Requirement: Could you print the data that follows exactly as given?

Segment Start: Exercise material

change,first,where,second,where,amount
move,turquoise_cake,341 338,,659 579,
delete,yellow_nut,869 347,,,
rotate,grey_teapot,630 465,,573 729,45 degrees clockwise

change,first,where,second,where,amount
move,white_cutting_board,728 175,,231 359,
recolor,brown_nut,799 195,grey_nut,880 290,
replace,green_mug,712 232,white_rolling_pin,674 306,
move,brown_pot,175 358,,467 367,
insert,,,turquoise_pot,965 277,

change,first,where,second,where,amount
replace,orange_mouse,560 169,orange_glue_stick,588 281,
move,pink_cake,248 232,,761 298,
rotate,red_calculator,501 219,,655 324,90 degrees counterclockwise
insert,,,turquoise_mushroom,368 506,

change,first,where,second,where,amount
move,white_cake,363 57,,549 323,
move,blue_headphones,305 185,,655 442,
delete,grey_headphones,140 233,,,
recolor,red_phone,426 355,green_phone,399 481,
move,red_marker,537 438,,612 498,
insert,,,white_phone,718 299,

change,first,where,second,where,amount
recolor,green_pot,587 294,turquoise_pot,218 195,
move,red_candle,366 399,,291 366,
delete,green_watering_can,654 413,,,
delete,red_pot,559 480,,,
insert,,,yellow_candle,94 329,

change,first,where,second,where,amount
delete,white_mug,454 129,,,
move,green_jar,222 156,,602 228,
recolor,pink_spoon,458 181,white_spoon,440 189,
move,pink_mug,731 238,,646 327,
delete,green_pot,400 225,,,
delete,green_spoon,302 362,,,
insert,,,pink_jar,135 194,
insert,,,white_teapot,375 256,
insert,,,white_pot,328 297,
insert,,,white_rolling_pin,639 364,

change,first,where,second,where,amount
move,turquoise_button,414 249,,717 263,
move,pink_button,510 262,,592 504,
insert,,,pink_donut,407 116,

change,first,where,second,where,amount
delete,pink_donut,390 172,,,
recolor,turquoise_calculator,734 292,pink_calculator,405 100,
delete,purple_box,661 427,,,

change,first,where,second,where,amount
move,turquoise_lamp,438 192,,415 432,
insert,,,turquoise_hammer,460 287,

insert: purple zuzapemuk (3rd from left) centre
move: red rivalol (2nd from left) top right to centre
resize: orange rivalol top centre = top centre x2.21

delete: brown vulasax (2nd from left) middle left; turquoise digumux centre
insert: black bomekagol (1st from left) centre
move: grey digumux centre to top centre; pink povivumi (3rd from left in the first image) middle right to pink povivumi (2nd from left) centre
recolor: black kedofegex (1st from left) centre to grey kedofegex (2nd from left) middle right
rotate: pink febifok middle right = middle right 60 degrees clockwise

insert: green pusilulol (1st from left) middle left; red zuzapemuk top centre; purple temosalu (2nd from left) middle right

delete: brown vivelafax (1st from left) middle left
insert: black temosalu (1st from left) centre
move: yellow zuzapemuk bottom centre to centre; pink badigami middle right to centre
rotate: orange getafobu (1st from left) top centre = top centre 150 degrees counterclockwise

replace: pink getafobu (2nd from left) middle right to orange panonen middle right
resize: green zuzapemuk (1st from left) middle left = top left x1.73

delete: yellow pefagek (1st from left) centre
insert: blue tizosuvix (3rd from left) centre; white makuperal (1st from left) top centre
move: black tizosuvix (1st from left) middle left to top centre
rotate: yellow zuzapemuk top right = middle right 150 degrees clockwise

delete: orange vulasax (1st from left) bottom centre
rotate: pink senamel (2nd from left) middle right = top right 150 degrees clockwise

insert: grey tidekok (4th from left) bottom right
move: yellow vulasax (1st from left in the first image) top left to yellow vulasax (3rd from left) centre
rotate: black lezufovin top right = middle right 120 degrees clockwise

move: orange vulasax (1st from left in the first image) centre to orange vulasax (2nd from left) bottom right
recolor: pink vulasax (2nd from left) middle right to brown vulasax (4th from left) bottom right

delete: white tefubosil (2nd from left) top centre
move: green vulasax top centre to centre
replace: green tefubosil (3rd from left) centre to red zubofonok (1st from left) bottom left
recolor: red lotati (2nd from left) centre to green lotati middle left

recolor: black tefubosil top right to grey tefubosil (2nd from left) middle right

Segment End: Exercise material

Exercise solution:
change,first,where,second,where,amount
move,turquoise_cake,341 338,,659 579,
delete,yellow_nut,869 347,,,
rotate,grey_teapot,630 465,,573 729,45 degrees clockwise

change,first,where,second,where,amount
move,white_cutting_board,728 175,,231 359,
recolor,brown_nut,799 195,grey_nut,880 290,
replace,green_mug,712 232,white_rolling_pin,674 306,
move,brown_pot,175 358,,467 367,
insert,,,turquoise_pot,965 277,

change,first,where,second,where,amount
replace,orange_mouse,560 169,orange_glue_stick,588 281,
move,pink_cake,248 232,,761 298,
rotate,red_calculator,501 219,,655 324,90 degrees counterclockwise
insert,,,turquoise_mushroom,368 506,

change,first,where,second,where,amount
move,white_cake,363 57,,549 323,
move,blue_headphones,305 185,,655 442,
delete,grey_headphones,140 233,,,
recolor,red_phone,426 355,green_phone,399 481,
move,red_marker,537 438,,612 498,
insert,,,white_phone,718 299,

change,first,where,second,where,amount
recolor,green_pot,587 294,turquoise_pot,218 195,
move,red_candle,366 399,,291 366,
delete,green_watering_can,654 413,,,
delete,red_pot,559 480,,,
insert,,,yellow_candle,94 329,

change,first,where,second,where,amount
delete,white_mug,454 129,,,
move,green_jar,222 156,,602 228,
recolor,pink_spoon,458 181,white_spoon,440 189,
move,pink_mug,731 238,,646 327,
delete,green_pot,400 225,,,
delete,green_spoon,302 362,,,
insert,,,pink_jar,135 194,
insert,,,white_teapot,375 256,
insert,,,white_pot,328 297,
insert,,,white_rolling_pin,639 364,

change,first,where,second,where,amount
move,turquoise_button,414 249,,717 263,
move,pink_button,510 262,,592 504,
insert,,,pink_donut,407 116,

change,first,where,second,where,amount
delete,pink_donut,390 172,,,
recolor,turquoise_calculator,734 292,pink_calculator,405 100,
delete,purple_box,661 427,,,

change,first,where,second,where,amount
move,turquoise_lamp,438 192,,415 432,
insert,,,turquoise_hammer,460 287,

insert: purple zuzapemuk (3rd from left) centre
move: red rivalol (2nd from left) top right to centre
resize: orange rivalol top centre = top centre x2.21

delete: brown vulasax (2nd from left) middle left; turquoise digumux centre
insert: black bomekagol (1st from left) centre
move: grey digumux centre to top centre; pink povivumi (3rd from left in the first image) middle right to pink povivumi (2nd from left) centre
recolor: black kedofegex (1st from left) centre to grey kedofegex (2nd from left) middle right
rotate: pink febifok middle right = middle right 60 degrees clockwise

insert: green pusilulol (1st from left) middle left; red zuzapemuk top centre; purple temosalu (2nd from left) middle right

delete: brown vivelafax (1st from left) middle left
insert: black temosalu (1st from left) centre
move: yellow zuzapemuk bottom centre to centre; pink badigami middle right to centre
rotate: orange getafobu (1st from left) top centre = top centre 150 degrees counterclockwise

replace: pink getafobu (2nd from left) middle right to orange panonen middle right
resize: green zuzapemuk (1st from left) middle left = top left x1.73

delete: yellow pefagek (1st from left) centre
insert: blue tizosuvix (3rd from left) centre; white makuperal (1st from left) top centre
move: black tizosuvix (1st from left) middle left to top centre
rotate: yellow zuzapemuk top right = middle right 150 degrees clockwise

delete: orange vulasax (1st from left) bottom centre
rotate: pink senamel (2nd from left) middle right = top right 150 degrees clockwise

insert: grey tidekok (4th from left) bottom right
move: yellow vulasax (1st from left in the first image) top left to yellow vulasax (3rd from left) centre
rotate: black lezufovin top right = middle right 120 degrees clockwise

move: orange vulasax (1st from left in the first image) centre to orange vulasax (2nd from left) bottom right
recolor: pink vulasax (2nd from left) middle right to brown vulasax (4th from left) bottom right

delete: white tefubosil (2nd from left) top centre
move: green vulasax top centre to centre
replace: green tefubosil (3rd from left) centre to red zubofonok (1st from left) bottom left
recolor: red lotati (2nd from left) centre to green lotati middle left

recolor: black tefubosil top right to grey tefubosil (2nd from left) middle right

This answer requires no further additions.